(Object change listings)
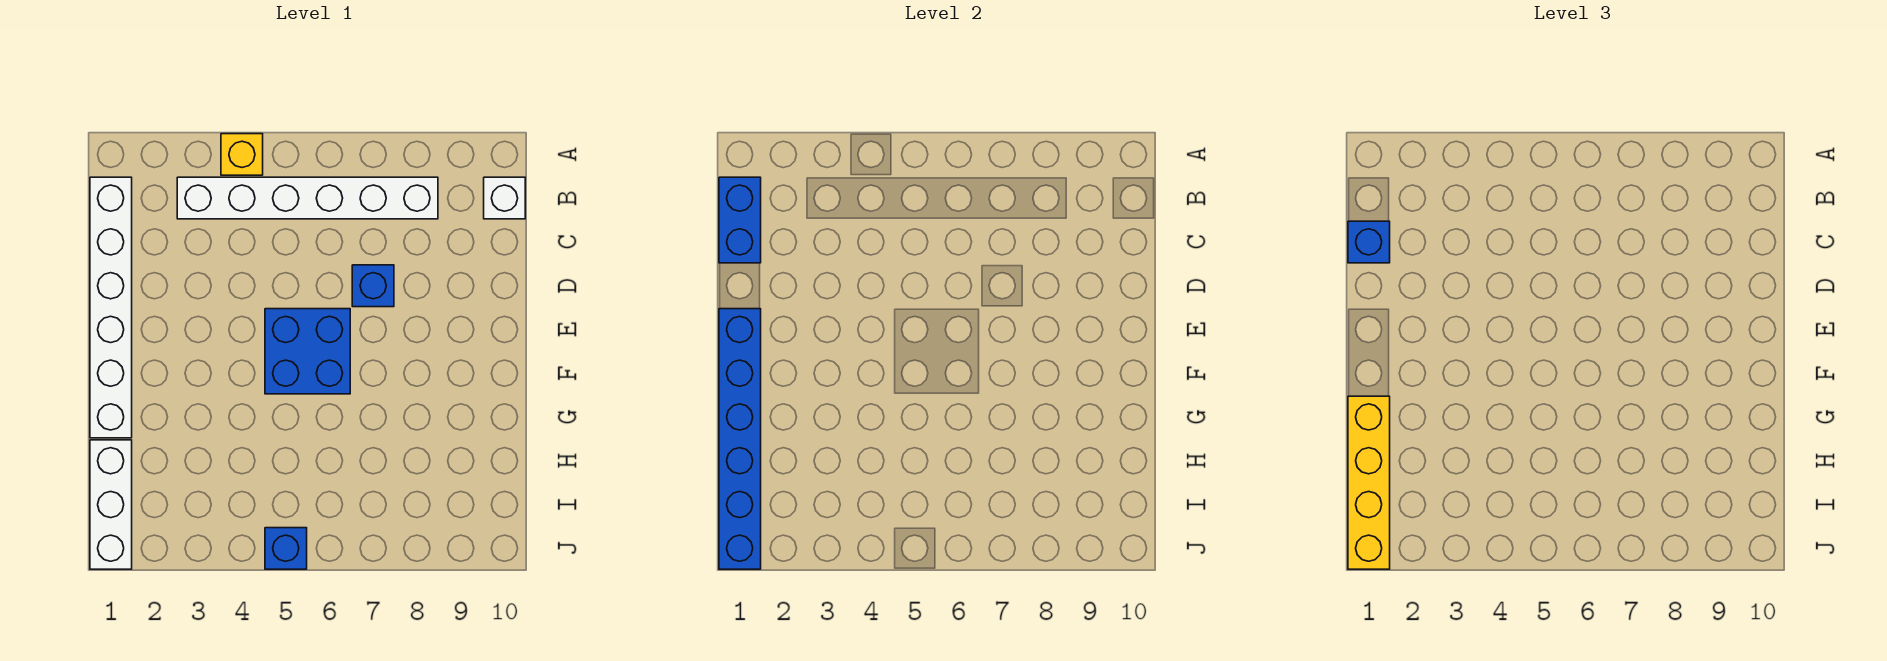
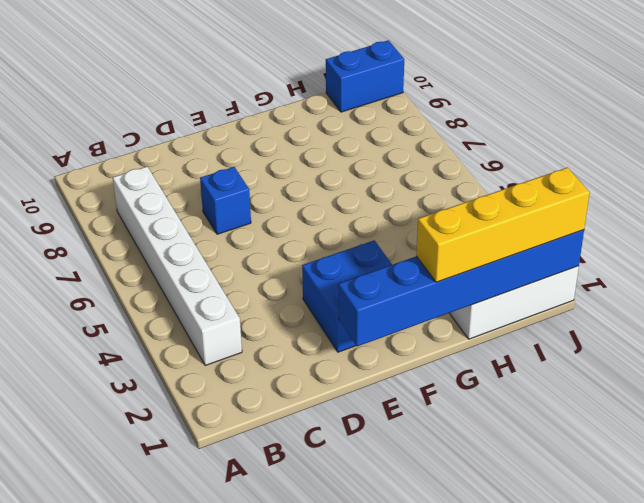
blue brick E2:F3 level 1 -> blue brick E5:F6 level 1
blue brick I10:J10 level 1 -> blue brick B1:C1 level 2
none -> yellow brick A4 level 1
none -> white brick B1:G1 level 1
none -> white brick B10 level 1

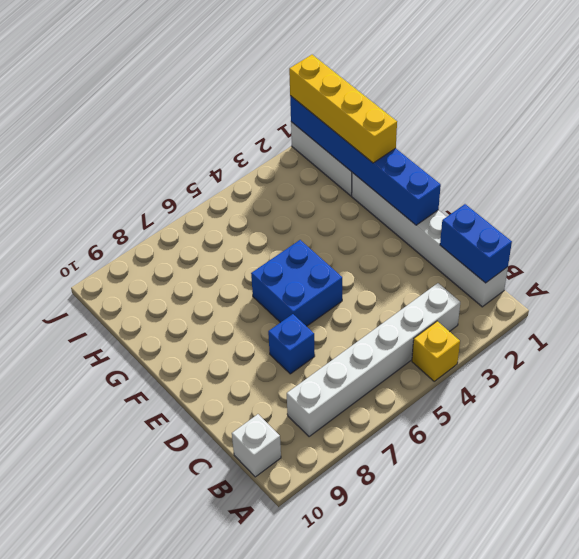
none -> blue brick J5 level 1
none -> blue brick C1 level 3

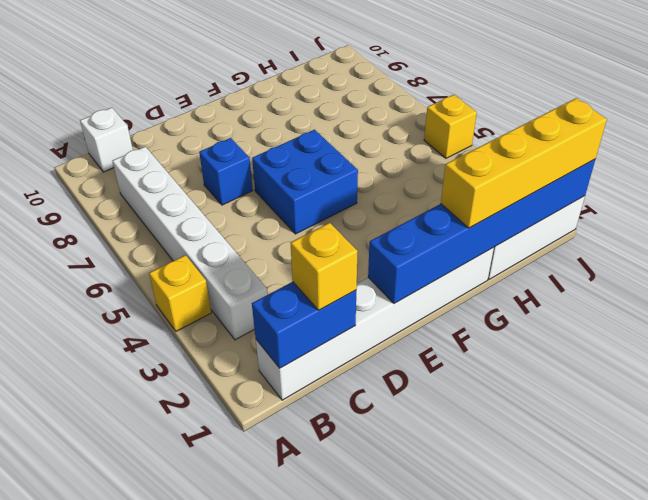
yellow brick C1 level 3 -> blue brick C1 level 3
yellow brick J5 level 1 -> blue brick J5 level 1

### WHAT IS EXPECTED
Would you repeat the lines from the one containing "yellow brick C1" through the end of the data, exactly, with nothing before or after them?

### ANSWER FOR THE TASK
yellow brick C1 level 3 -> blue brick C1 level 3
yellow brick J5 level 1 -> blue brick J5 level 1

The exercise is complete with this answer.